• Given problem:
Update the listing, starting at the line that contains "Arequipa: none -> 10:55" and stopping after the line that contains "44: 3:21 -> 2:21", by replacing "Georgetown" with "Paramaribo" and leaving everything else unchanged. Return only those lines.

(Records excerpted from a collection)
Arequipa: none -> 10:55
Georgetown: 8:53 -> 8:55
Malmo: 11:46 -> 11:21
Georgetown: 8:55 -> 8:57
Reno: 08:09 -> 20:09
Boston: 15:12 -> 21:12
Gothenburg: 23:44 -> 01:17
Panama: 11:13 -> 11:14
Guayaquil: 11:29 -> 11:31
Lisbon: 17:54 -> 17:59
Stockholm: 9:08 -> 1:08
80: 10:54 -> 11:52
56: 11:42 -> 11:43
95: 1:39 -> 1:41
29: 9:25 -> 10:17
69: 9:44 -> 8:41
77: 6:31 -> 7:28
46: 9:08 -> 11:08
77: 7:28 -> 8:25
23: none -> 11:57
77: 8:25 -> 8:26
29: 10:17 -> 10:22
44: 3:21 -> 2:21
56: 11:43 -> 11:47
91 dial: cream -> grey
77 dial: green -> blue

* * *

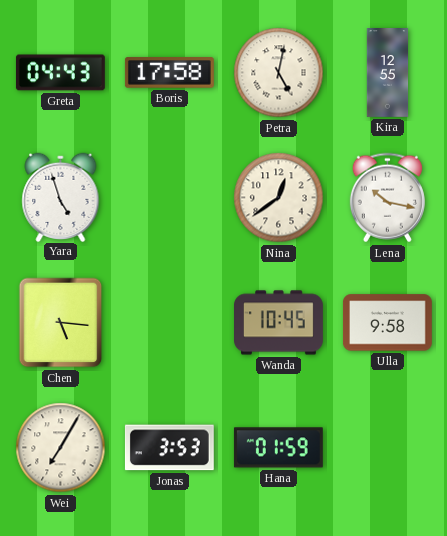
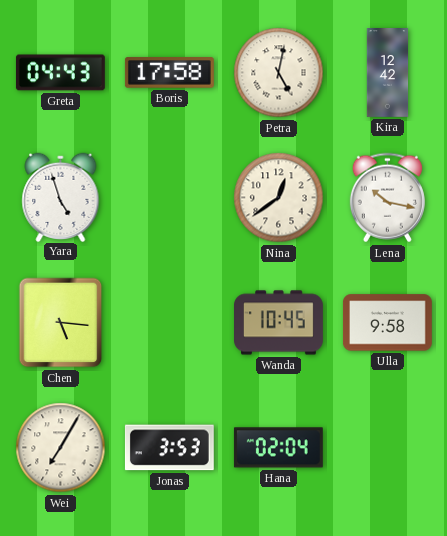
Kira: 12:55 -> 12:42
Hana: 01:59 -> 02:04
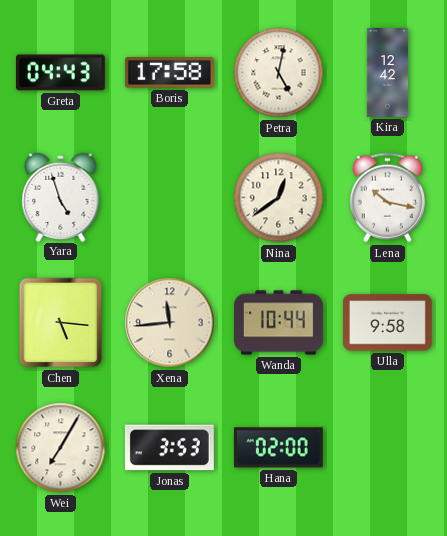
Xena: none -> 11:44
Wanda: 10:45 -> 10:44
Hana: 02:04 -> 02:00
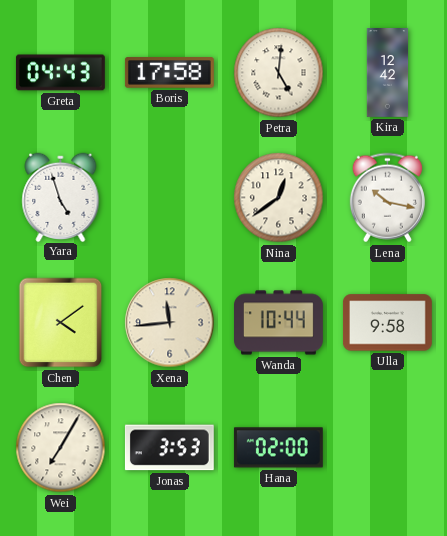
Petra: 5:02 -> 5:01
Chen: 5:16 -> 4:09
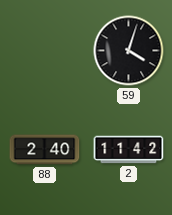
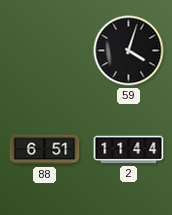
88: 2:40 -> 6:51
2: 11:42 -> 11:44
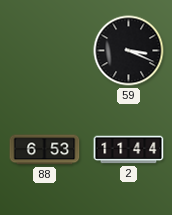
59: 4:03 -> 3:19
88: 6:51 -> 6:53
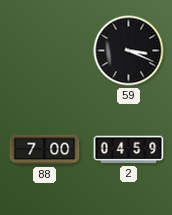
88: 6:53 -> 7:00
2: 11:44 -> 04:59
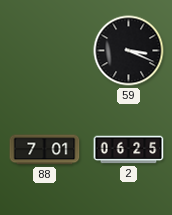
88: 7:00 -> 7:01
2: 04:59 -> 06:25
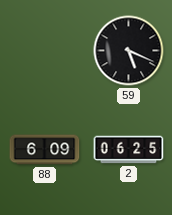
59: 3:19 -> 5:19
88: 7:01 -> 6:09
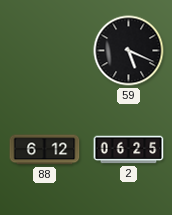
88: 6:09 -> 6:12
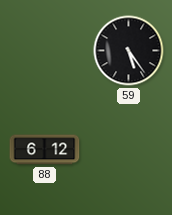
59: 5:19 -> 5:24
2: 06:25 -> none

• Solution for this task:
Arequipa: none -> 10:55
Paramaribo: 8:53 -> 8:55
Malmo: 11:46 -> 11:21
Paramaribo: 8:55 -> 8:57
Reno: 08:09 -> 20:09
Boston: 15:12 -> 21:12
Gothenburg: 23:44 -> 01:17
Panama: 11:13 -> 11:14
Guayaquil: 11:29 -> 11:31
Lisbon: 17:54 -> 17:59
Stockholm: 9:08 -> 1:08
80: 10:54 -> 11:52
56: 11:42 -> 11:43
95: 1:39 -> 1:41
29: 9:25 -> 10:17
69: 9:44 -> 8:41
77: 6:31 -> 7:28
46: 9:08 -> 11:08
77: 7:28 -> 8:25
23: none -> 11:57
77: 8:25 -> 8:26
29: 10:17 -> 10:22
44: 3:21 -> 2:21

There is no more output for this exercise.